Would you please return only the lines from the one with "yellow mug: 4 -> 5" through the last line of the records below, leaving the pictures out?

[Data records]
☆ ☆ ☆

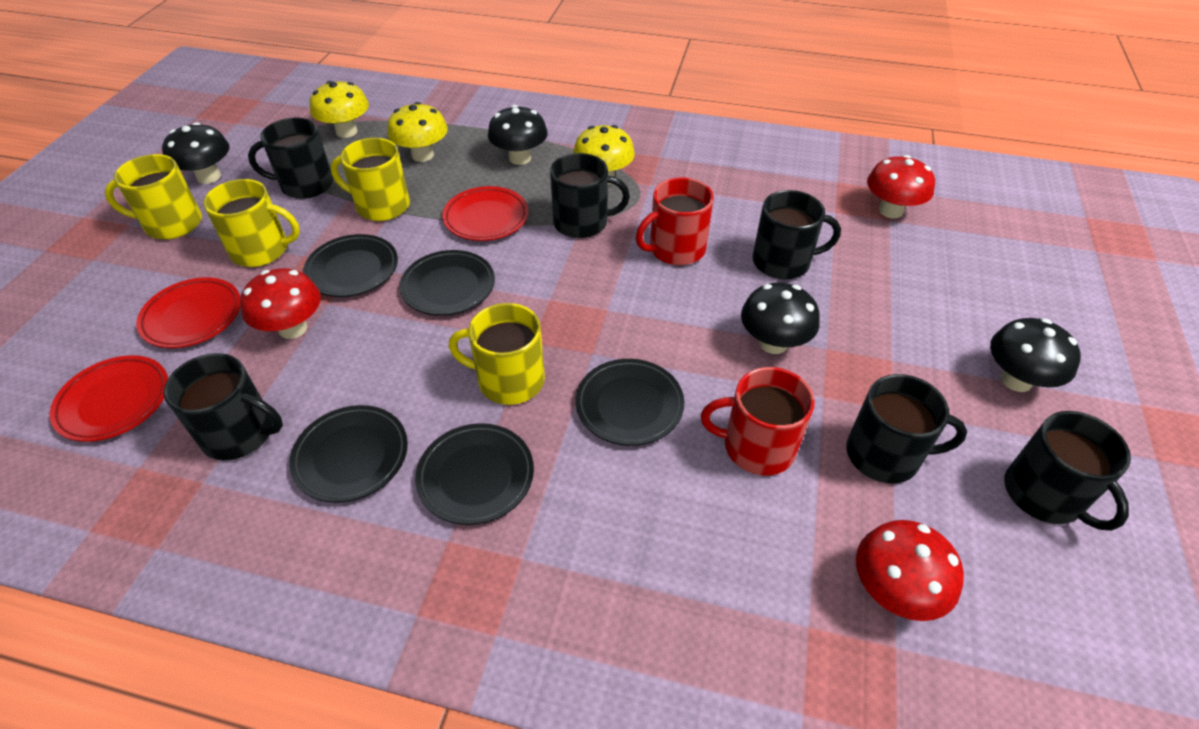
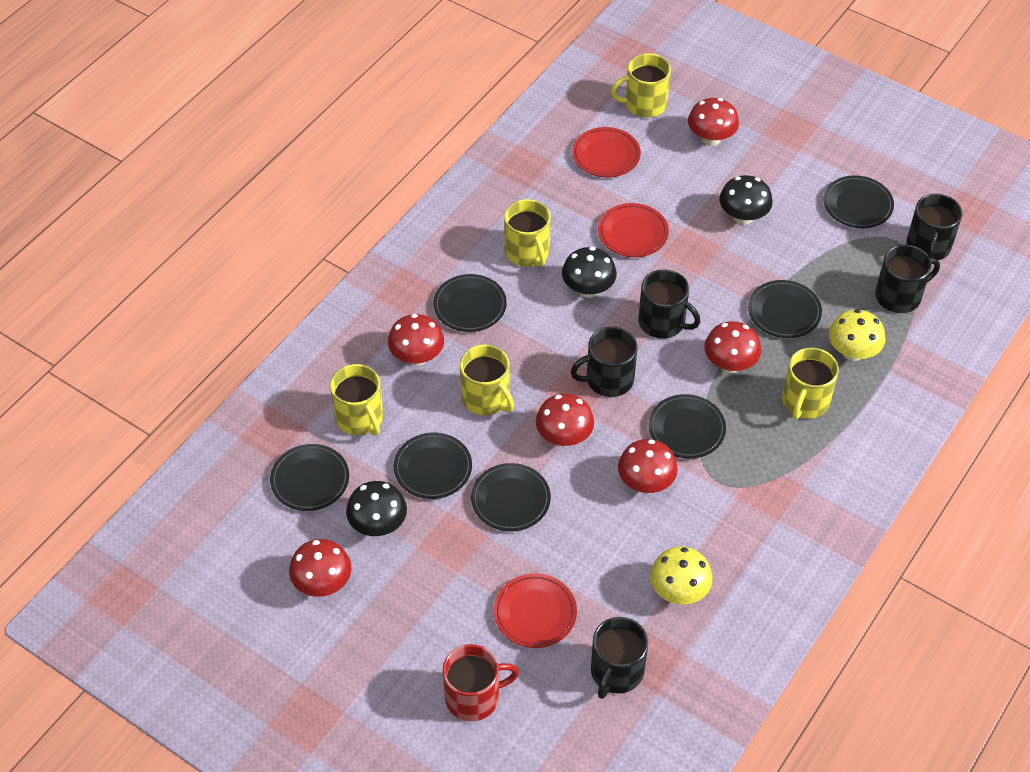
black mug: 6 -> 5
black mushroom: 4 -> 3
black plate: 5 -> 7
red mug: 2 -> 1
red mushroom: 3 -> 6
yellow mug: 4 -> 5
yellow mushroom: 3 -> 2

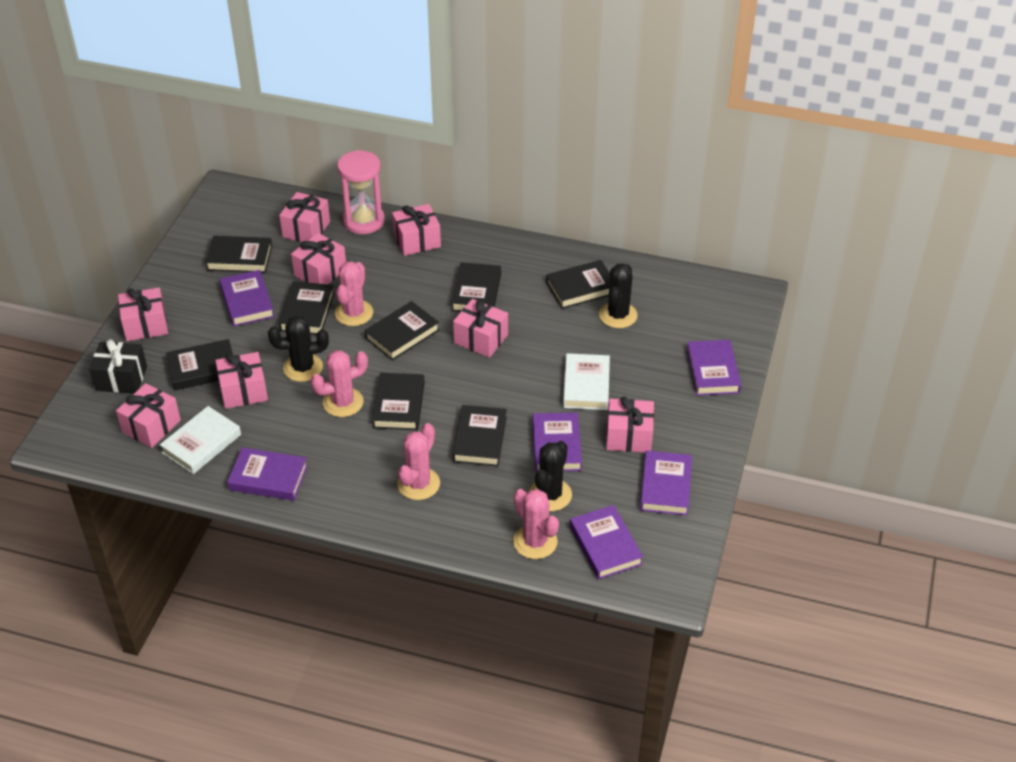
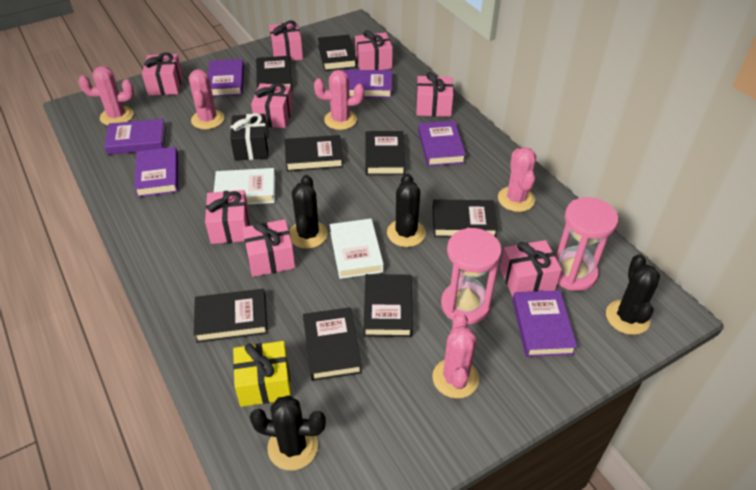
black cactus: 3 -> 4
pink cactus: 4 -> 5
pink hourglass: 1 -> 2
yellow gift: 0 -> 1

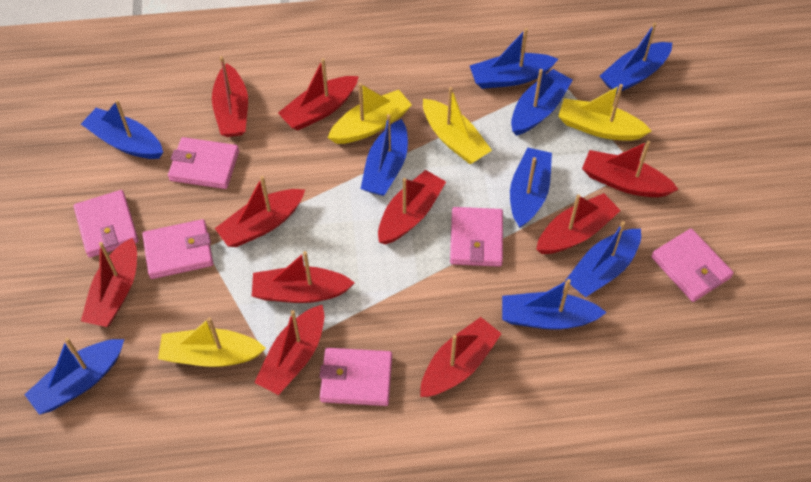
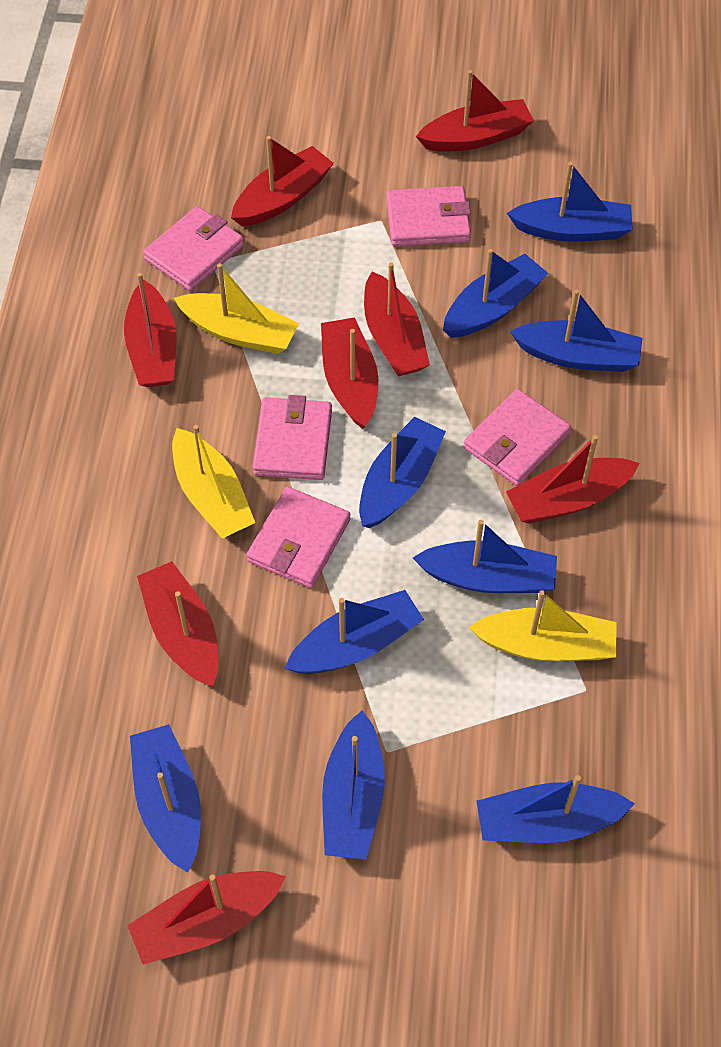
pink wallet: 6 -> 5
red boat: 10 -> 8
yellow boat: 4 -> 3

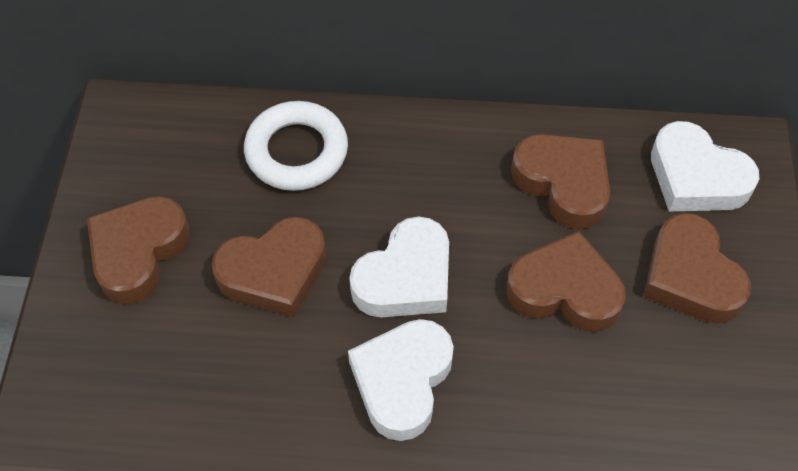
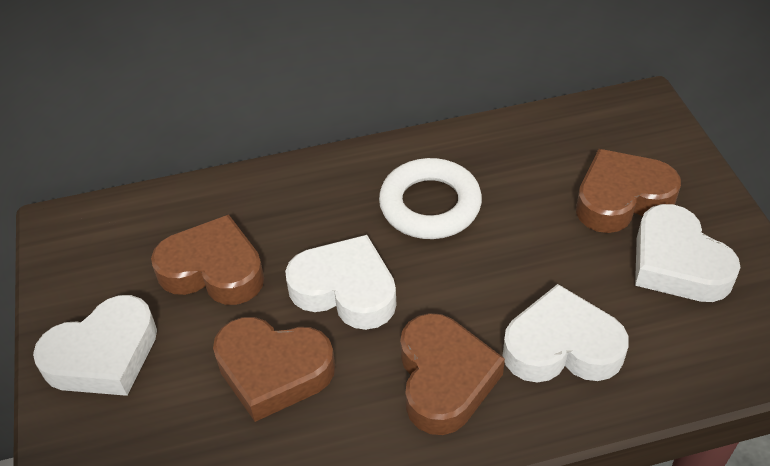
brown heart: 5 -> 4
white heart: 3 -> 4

☆ ☆ ☆

- TASK RESULT
yellow mug: 4 -> 5
yellow mushroom: 3 -> 2

black cactus: 3 -> 4
pink cactus: 4 -> 5
pink hourglass: 1 -> 2
yellow gift: 0 -> 1

pink wallet: 6 -> 5
red boat: 10 -> 8
yellow boat: 4 -> 3

brown heart: 5 -> 4
white heart: 3 -> 4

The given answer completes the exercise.